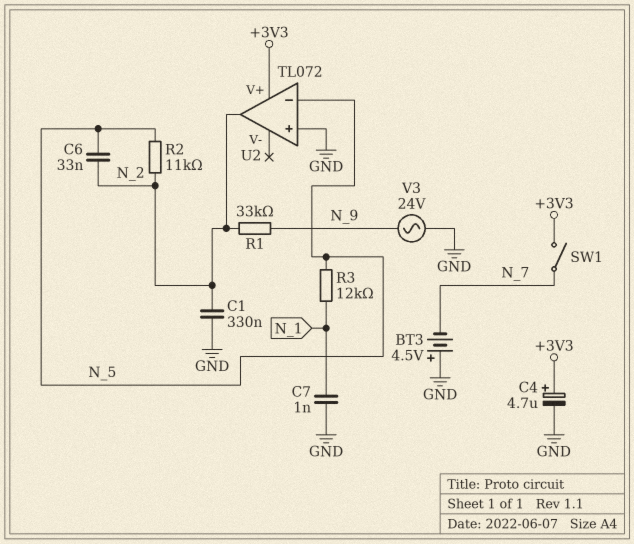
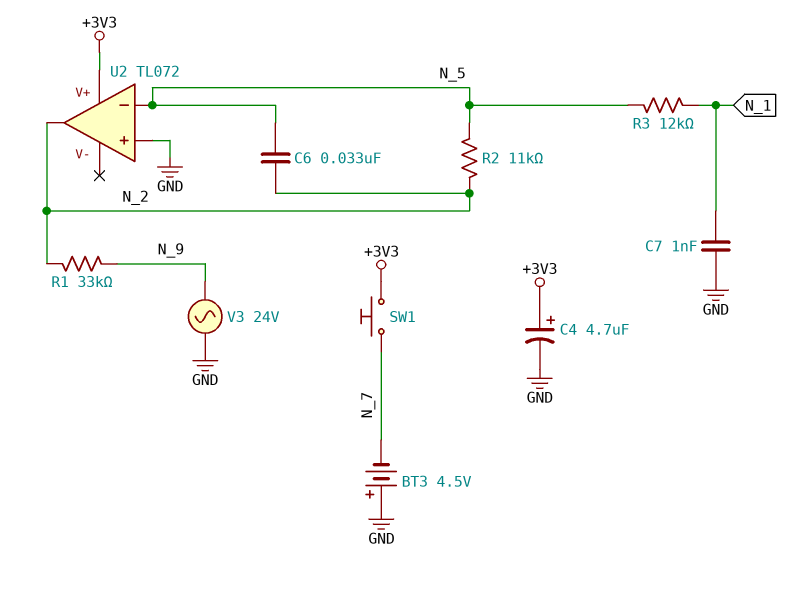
C1: 330nF (GND, N_2) -> none
SW1: switch (+3V3, N_7) -> button (+3V3, N_7)

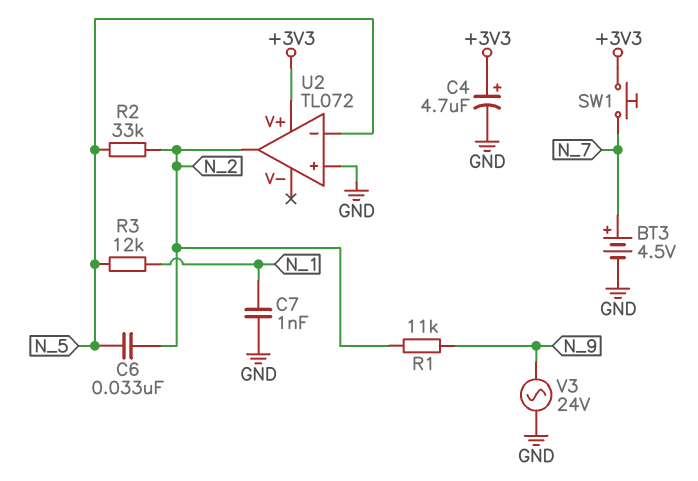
BT3: 4.5V (plus GND, minus N_7) -> 4.5V (plus N_7, minus GND)
R1: 33k (N_2, N_9) -> 11k (N_2, N_9)
R2: 11k (N_2, N_5) -> 33k (N_2, N_5)

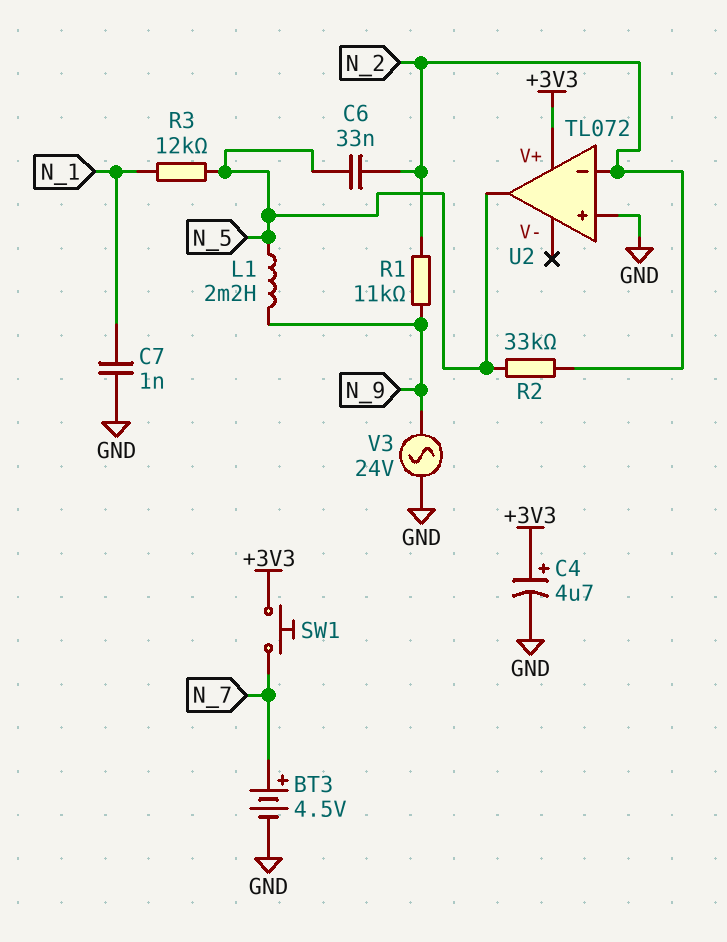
L1: none -> 2.2mH (N_5, N_9)
U2 pin in-: N_5 -> N_2
U2 pin out: N_2 -> N_5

☆ ☆ ☆ ☆

◆ Directions for this task
Using the records above, count the lines that hold the string "none", and give back only the result.

◆ Task solution
2